(Beginning of Exercise data)
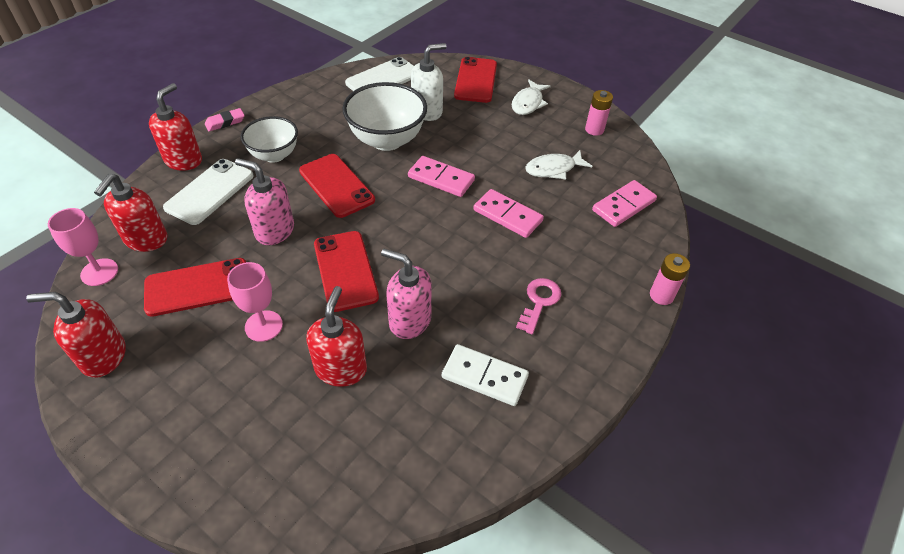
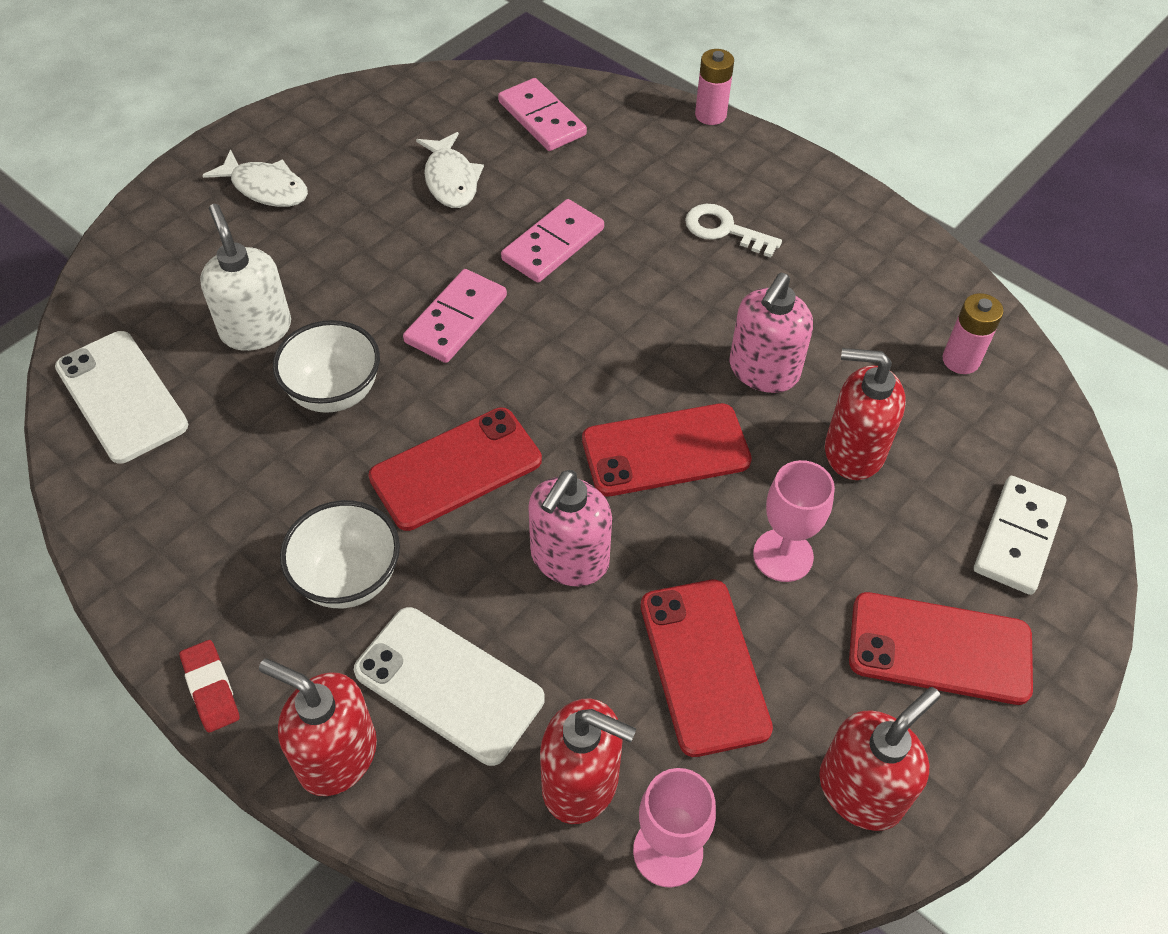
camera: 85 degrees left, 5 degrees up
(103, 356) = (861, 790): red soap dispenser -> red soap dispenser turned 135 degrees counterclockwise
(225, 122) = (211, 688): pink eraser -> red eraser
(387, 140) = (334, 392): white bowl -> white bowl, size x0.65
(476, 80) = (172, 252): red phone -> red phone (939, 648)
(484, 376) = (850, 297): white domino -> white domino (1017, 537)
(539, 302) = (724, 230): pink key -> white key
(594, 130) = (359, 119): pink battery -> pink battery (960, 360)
(End of Exercise data)
Activity |
Leaving out the pictures, repeat all the entries exactly as they stand.

Answer box |
camera: 85 degrees left, 5 degrees up
(103, 356) = (861, 790): red soap dispenser -> red soap dispenser turned 135 degrees counterclockwise
(225, 122) = (211, 688): pink eraser -> red eraser
(387, 140) = (334, 392): white bowl -> white bowl, size x0.65
(476, 80) = (172, 252): red phone -> red phone (939, 648)
(484, 376) = (850, 297): white domino -> white domino (1017, 537)
(539, 302) = (724, 230): pink key -> white key
(594, 130) = (359, 119): pink battery -> pink battery (960, 360)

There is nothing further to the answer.